- [Instructions to follow] Your task is to copy each line of the material that holds the word "left".
─── Recorded information ───
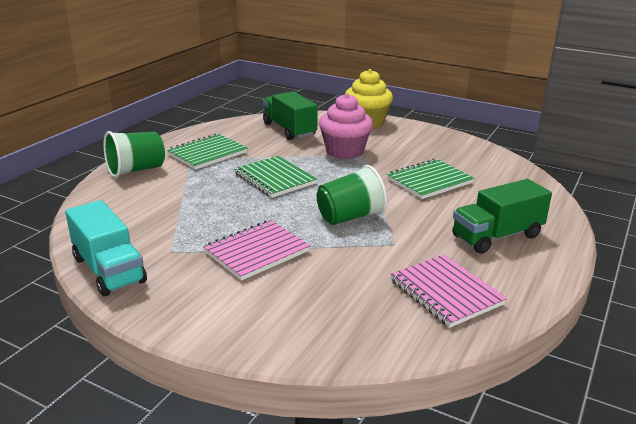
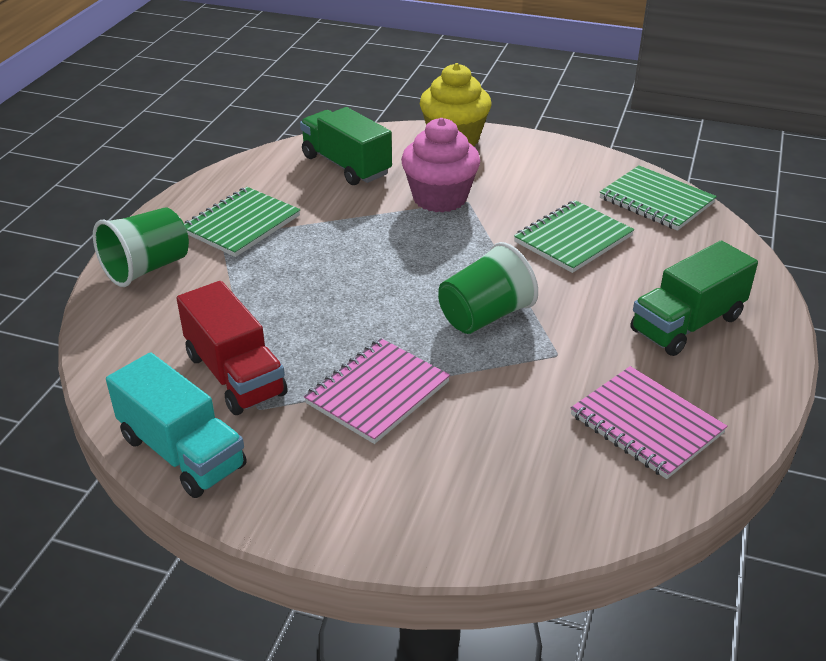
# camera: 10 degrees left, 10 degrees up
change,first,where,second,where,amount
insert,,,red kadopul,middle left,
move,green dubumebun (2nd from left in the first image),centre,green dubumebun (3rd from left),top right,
───
- [Reply]
# camera: 10 degrees left, 10 degrees up
insert,,,red kadopul,middle left,
move,green dubumebun (2nd from left in the first image),centre,green dubumebun (3rd from left),top right,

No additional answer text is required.